_Written request_.
Please quote only the lines that start at the one with "Find all instances" and go on to the last line of the data, both ends kept.

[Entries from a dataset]
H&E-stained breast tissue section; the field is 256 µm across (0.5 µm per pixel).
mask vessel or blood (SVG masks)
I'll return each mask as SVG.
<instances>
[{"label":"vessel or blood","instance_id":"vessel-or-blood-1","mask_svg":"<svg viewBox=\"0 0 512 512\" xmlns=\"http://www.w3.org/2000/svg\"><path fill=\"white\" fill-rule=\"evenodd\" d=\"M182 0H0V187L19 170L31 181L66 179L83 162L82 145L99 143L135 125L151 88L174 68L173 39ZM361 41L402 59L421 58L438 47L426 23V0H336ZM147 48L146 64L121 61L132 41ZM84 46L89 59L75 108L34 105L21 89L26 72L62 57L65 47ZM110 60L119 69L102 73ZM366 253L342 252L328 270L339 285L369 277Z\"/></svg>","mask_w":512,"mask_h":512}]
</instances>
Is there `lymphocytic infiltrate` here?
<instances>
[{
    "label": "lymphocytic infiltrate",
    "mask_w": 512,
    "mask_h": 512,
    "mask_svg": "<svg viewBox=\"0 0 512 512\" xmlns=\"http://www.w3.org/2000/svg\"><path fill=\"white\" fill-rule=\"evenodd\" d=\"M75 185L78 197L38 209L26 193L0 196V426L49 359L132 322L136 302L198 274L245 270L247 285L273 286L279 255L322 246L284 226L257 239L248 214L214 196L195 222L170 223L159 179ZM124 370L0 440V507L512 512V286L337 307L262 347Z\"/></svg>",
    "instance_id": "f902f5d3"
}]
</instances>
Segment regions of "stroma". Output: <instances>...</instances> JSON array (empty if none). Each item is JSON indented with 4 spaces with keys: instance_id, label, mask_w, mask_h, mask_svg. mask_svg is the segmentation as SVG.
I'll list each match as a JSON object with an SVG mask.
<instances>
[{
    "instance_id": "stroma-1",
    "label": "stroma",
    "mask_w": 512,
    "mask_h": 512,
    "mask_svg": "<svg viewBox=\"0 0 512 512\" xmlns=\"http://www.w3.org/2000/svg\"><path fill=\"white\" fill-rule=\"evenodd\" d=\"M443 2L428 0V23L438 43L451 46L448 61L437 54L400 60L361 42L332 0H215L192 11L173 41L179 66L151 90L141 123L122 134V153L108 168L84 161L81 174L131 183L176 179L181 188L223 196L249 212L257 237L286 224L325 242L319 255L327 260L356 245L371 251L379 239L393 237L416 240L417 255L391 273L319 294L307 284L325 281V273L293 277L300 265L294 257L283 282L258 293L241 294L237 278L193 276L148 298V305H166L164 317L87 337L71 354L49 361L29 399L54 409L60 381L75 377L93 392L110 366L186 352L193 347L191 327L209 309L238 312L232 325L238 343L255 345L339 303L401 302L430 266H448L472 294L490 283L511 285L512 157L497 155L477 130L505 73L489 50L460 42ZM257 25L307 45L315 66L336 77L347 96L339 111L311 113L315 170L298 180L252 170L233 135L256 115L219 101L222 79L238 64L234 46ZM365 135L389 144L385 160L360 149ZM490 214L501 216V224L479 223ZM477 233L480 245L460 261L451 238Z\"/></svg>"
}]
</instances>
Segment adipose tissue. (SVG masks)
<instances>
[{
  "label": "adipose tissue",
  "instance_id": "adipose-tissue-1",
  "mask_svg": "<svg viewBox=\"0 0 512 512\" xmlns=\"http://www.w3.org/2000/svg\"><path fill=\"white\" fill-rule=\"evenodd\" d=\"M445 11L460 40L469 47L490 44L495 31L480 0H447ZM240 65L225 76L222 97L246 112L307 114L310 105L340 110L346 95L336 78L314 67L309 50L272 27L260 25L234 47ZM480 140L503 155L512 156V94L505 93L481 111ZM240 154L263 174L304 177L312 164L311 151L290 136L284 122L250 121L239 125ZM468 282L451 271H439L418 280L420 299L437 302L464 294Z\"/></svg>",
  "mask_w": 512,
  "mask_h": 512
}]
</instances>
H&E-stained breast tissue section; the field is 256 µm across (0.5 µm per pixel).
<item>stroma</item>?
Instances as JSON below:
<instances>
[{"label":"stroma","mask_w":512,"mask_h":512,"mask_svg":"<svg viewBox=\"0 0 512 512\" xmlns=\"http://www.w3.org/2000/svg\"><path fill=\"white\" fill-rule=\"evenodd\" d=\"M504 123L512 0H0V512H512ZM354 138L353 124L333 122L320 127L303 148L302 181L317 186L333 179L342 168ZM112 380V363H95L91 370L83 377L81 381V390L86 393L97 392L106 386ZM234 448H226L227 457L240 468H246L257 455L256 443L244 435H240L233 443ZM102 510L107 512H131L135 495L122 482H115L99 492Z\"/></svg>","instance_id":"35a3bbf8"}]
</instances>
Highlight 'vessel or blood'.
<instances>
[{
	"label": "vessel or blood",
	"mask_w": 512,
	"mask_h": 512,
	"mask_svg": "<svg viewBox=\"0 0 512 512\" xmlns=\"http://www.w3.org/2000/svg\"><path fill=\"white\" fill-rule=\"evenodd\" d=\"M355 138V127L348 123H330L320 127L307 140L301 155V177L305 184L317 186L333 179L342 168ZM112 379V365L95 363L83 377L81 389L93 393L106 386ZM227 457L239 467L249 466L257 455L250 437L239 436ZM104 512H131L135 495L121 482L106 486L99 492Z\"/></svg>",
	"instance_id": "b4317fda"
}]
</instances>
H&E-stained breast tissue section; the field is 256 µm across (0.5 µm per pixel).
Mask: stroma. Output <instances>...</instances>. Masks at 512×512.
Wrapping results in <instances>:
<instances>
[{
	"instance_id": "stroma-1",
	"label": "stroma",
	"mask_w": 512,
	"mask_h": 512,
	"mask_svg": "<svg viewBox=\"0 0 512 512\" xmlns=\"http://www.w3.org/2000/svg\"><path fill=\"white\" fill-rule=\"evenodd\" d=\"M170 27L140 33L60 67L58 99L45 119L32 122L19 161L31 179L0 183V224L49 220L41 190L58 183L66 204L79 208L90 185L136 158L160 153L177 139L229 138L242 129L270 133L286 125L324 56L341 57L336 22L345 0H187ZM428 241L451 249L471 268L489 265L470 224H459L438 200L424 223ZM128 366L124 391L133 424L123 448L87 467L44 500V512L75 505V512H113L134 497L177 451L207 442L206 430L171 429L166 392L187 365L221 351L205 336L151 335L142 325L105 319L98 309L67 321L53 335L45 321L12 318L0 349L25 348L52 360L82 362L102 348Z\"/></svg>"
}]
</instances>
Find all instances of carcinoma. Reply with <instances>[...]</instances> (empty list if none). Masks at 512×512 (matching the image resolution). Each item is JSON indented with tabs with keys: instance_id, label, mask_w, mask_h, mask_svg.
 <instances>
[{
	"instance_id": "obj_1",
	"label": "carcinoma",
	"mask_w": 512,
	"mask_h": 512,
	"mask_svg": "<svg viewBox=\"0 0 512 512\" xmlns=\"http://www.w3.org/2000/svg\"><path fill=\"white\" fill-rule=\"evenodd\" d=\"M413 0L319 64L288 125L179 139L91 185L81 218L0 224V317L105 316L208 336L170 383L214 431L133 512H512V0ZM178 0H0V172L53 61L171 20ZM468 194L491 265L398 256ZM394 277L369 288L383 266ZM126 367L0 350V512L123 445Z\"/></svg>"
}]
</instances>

_Response for this exercise_.
Find all instances of carcinoma. Reply with <instances>[...]</instances> (empty list if none). Masks at 512×512 (matching the image resolution). Each item is JSON indented with tabs with keys: instance_id, label, mask_w, mask_h, mask_svg.
 <instances>
[{
	"instance_id": "obj_1",
	"label": "carcinoma",
	"mask_w": 512,
	"mask_h": 512,
	"mask_svg": "<svg viewBox=\"0 0 512 512\" xmlns=\"http://www.w3.org/2000/svg\"><path fill=\"white\" fill-rule=\"evenodd\" d=\"M413 0L319 64L288 125L179 139L91 185L81 218L0 224V317L105 316L208 336L170 383L214 431L133 512H512V0ZM178 0H0V172L53 61L171 20ZM468 194L491 265L398 256ZM394 277L369 288L383 266ZM126 367L0 350V512L123 445Z\"/></svg>"
}]
</instances>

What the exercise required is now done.